## WORK ORDER
The output consists only of the lines from the one with "PIXELS pin DIN: D22 -> D12" through the end of the records, each printed exactly, and contains no pictures.

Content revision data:
***

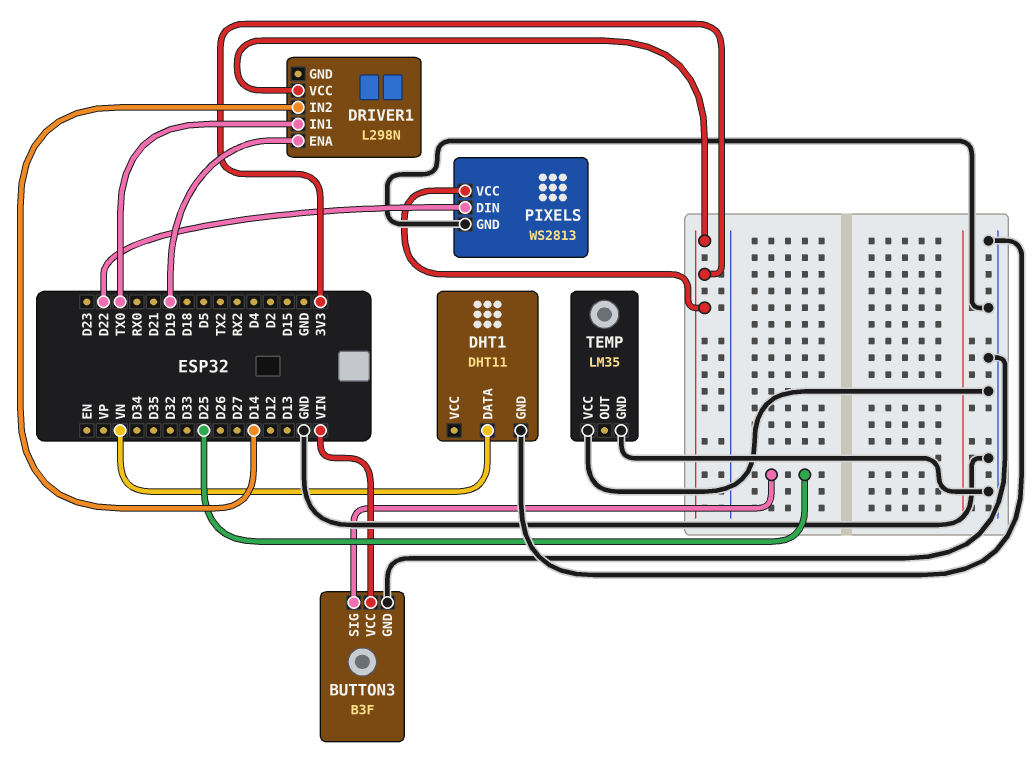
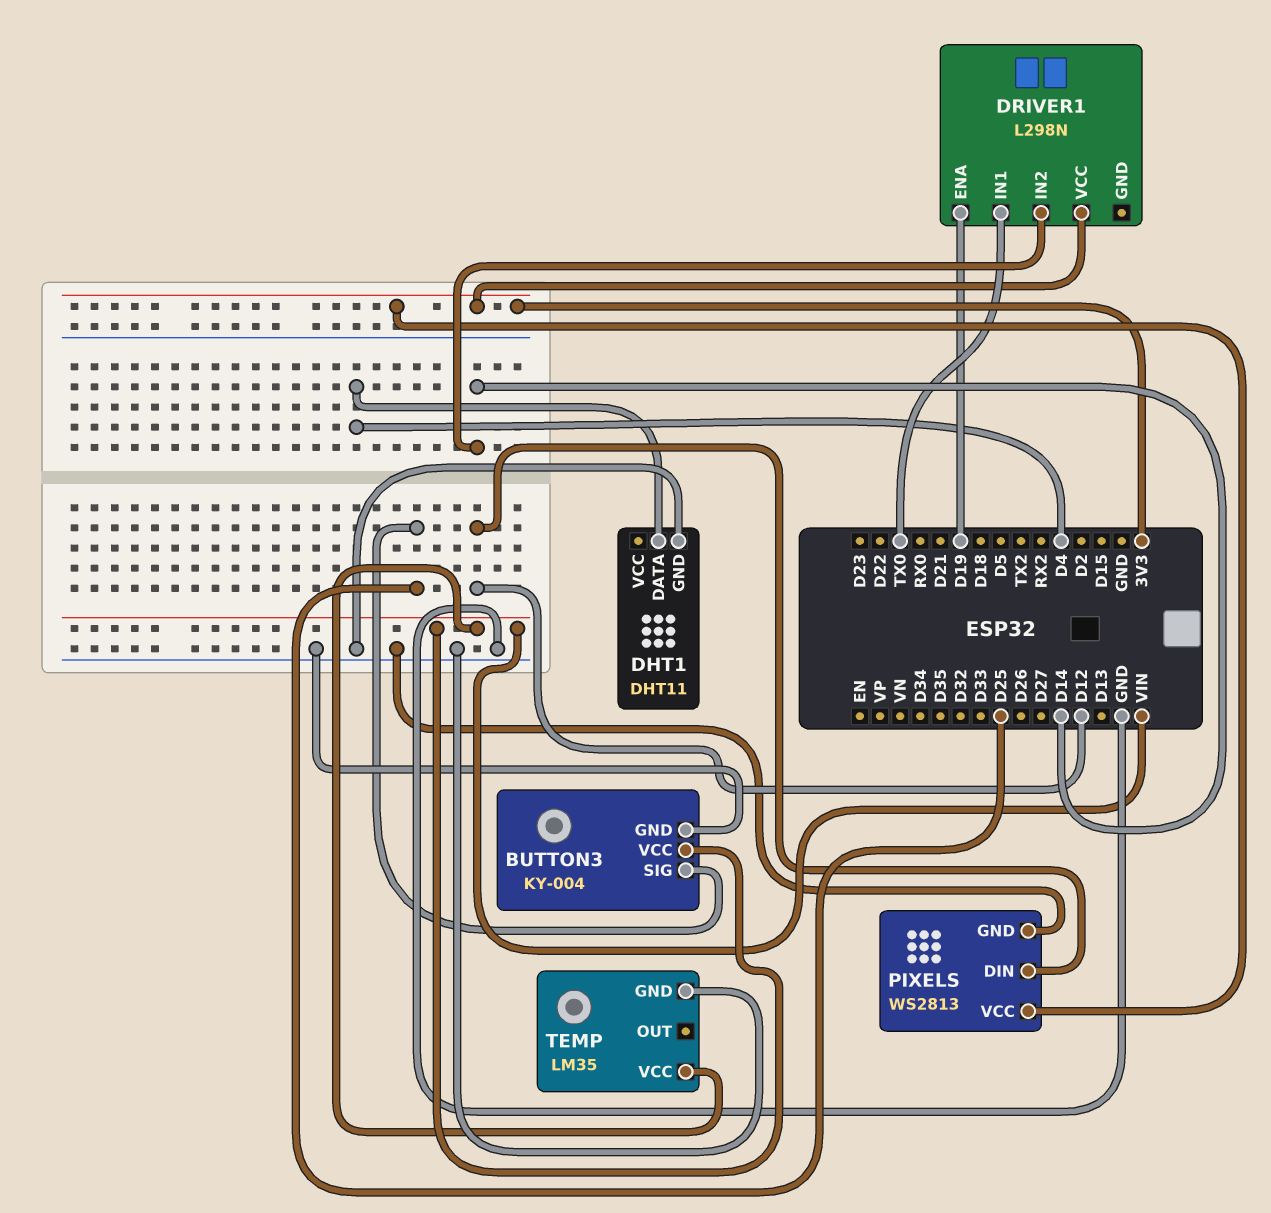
BUTTON3: B3F -> KY-004
DHT1 pin DATA: VN -> D4
PIXELS pin DIN: D22 -> D12
TEMP pin VCC: GND -> VIN

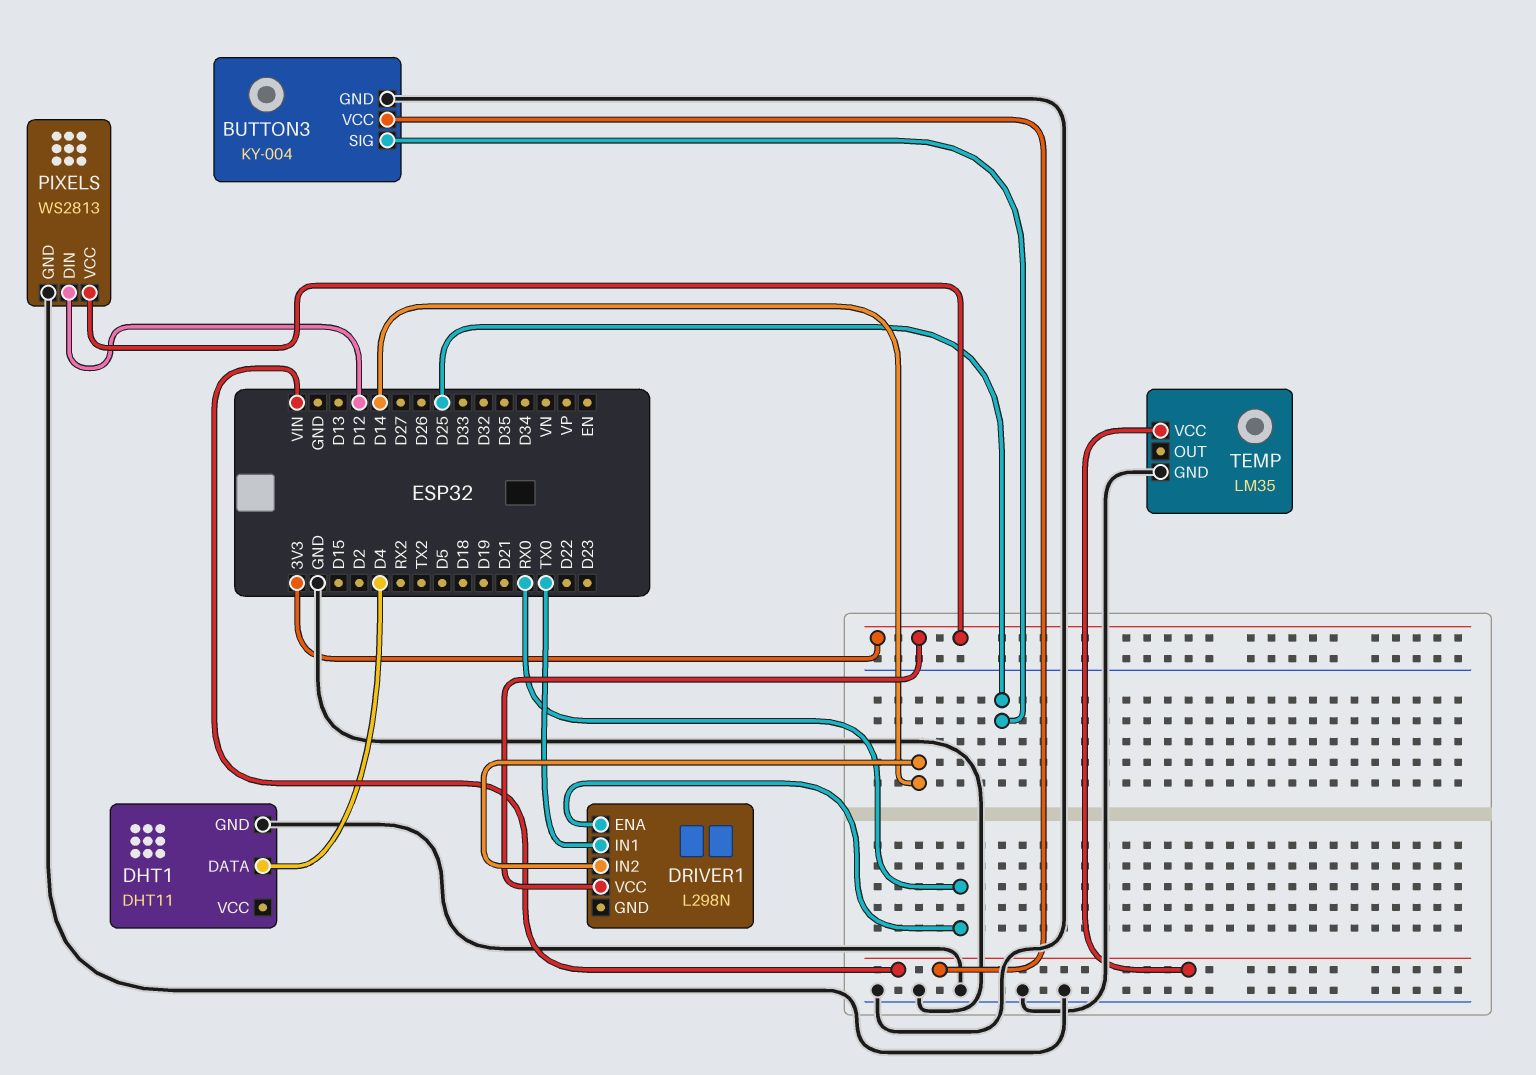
DRIVER1 pin ENA: D19 -> RX0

***

## SOLUTION FOR THIS PROBLEM
PIXELS pin DIN: D22 -> D12
TEMP pin VCC: GND -> VIN

DRIVER1 pin ENA: D19 -> RX0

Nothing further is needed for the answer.